▸ **JOB**
Search the data for the word "blue" and copy each line that has it.

▸ **DATA EXTRACT**
****

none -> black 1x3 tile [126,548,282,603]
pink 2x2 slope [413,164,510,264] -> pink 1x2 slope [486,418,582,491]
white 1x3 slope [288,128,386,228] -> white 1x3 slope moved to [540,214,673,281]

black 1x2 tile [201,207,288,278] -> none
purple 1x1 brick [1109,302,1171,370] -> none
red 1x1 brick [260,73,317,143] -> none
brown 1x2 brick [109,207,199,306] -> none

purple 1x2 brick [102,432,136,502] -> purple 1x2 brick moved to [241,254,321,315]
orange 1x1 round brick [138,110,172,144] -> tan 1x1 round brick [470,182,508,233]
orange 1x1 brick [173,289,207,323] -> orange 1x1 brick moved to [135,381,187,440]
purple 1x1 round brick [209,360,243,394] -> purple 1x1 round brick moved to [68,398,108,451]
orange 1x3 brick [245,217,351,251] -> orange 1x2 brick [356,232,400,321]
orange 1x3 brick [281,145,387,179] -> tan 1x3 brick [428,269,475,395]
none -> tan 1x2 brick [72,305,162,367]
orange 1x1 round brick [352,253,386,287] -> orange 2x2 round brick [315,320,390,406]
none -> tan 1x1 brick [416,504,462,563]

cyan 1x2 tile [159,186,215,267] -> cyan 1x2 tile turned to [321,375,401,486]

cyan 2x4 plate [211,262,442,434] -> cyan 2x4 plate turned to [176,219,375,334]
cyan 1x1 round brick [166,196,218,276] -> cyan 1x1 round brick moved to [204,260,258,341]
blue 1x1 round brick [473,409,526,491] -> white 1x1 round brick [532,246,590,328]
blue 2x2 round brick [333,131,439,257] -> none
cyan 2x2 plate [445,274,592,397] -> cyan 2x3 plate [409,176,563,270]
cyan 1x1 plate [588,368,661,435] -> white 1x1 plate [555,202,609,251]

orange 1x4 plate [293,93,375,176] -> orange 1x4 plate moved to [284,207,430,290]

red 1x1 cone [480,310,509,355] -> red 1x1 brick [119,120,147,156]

****

▸ **SOLUTION**
blue 1x1 round brick [473,409,526,491] -> white 1x1 round brick [532,246,590,328]
blue 2x2 round brick [333,131,439,257] -> none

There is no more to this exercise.